> _Your assignment_:
Look below for the line containing "none -> black button [350,464,400,516]"; from there through the line containing "none -> green cone [494,77,532,126]", both lines included, please set down each line exactly and nothing else.

> _The data_:
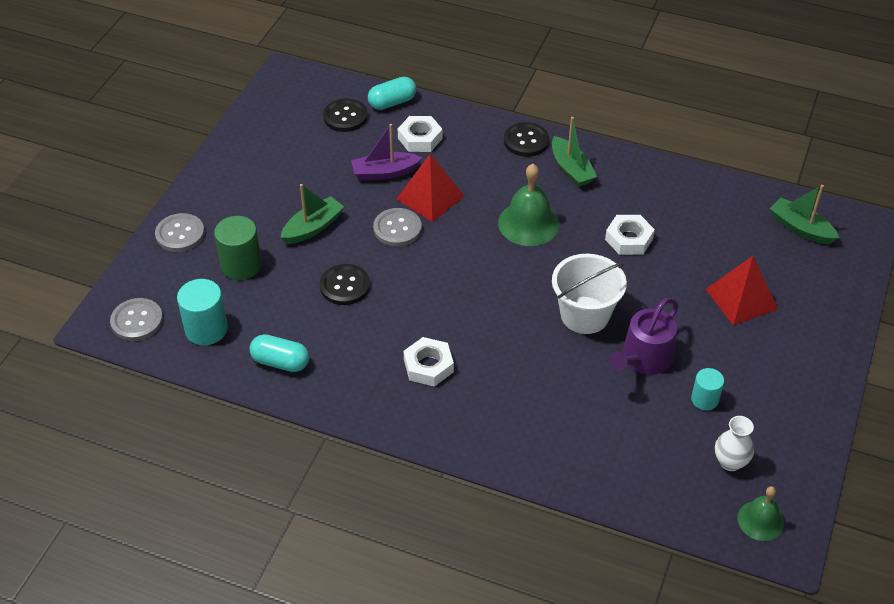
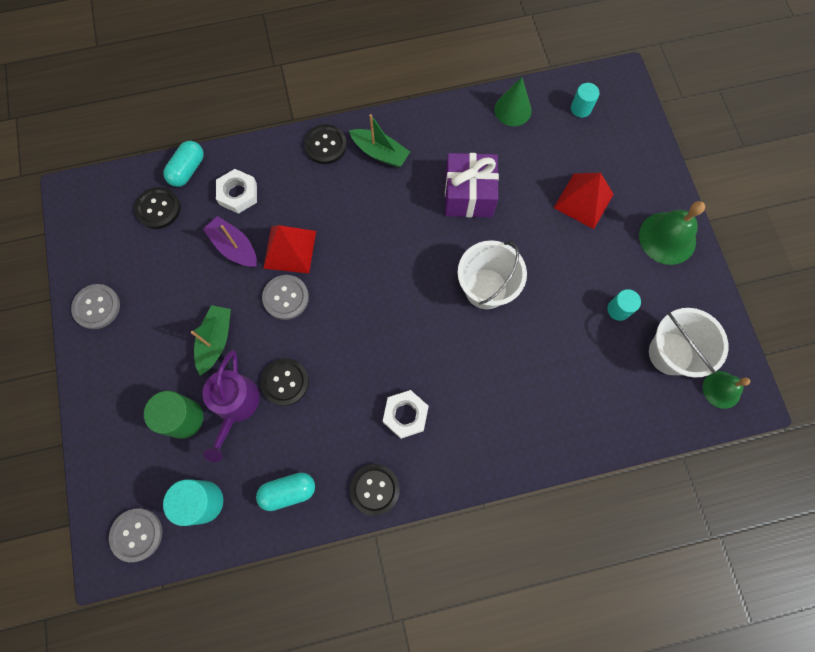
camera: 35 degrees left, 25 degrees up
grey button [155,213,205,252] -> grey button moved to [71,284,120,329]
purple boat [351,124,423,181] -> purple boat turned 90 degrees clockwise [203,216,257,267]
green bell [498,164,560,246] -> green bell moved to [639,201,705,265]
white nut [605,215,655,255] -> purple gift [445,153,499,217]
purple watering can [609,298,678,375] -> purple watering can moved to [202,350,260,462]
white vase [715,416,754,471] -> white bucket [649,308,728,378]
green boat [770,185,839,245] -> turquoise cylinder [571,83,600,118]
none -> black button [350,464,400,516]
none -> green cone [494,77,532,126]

==

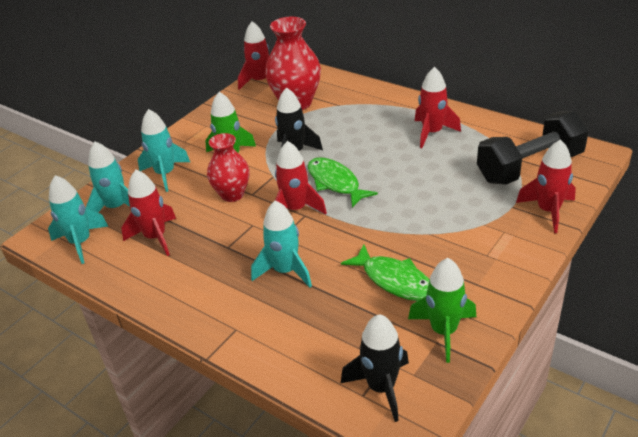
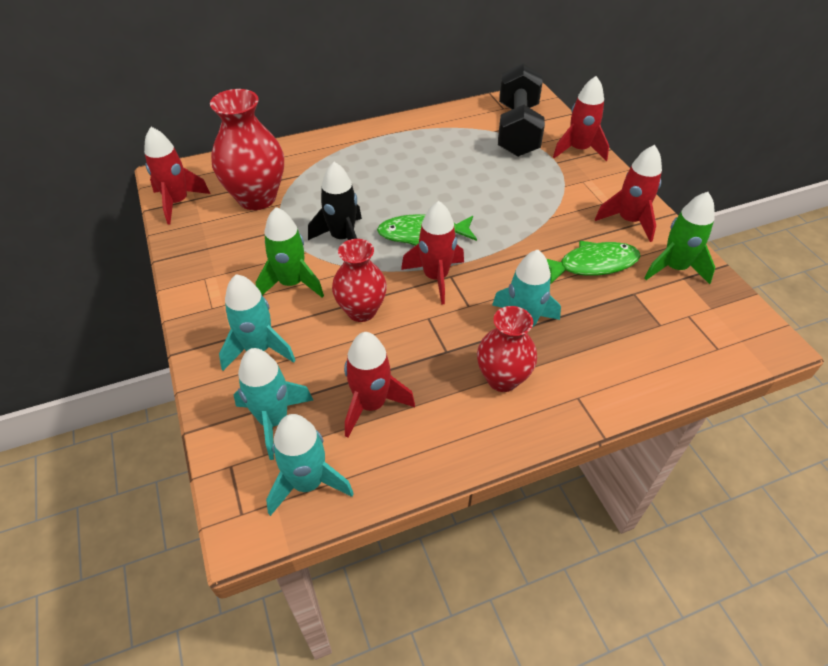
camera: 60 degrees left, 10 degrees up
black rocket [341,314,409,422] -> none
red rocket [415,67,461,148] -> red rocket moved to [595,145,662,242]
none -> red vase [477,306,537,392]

* * *

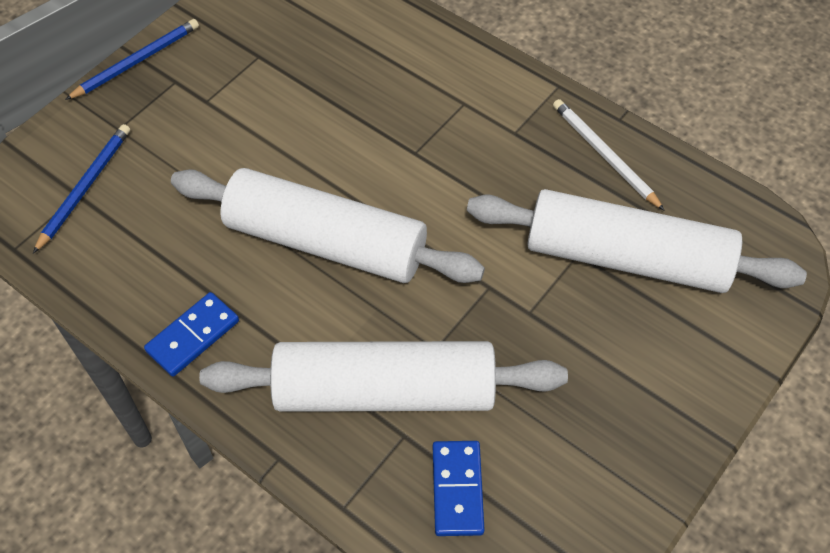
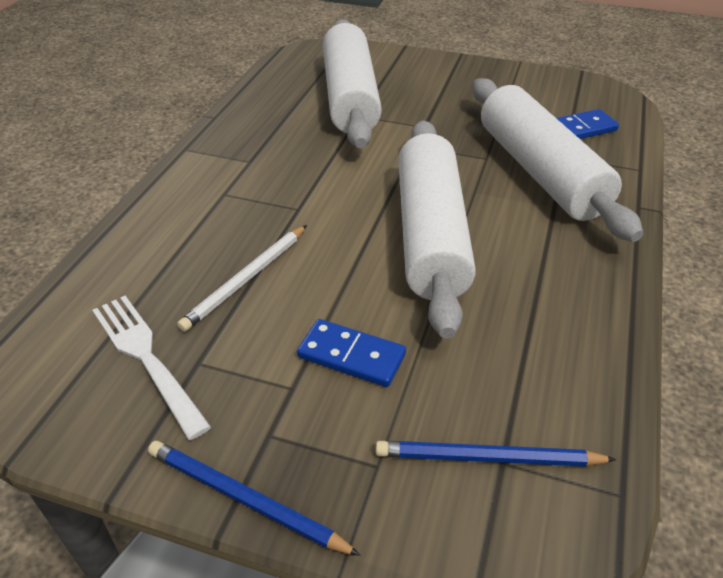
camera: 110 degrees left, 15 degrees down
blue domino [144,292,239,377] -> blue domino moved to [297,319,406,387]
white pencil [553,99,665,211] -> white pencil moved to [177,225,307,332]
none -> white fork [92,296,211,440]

> _Task result_:
none -> black button [350,464,400,516]
none -> green cone [494,77,532,126]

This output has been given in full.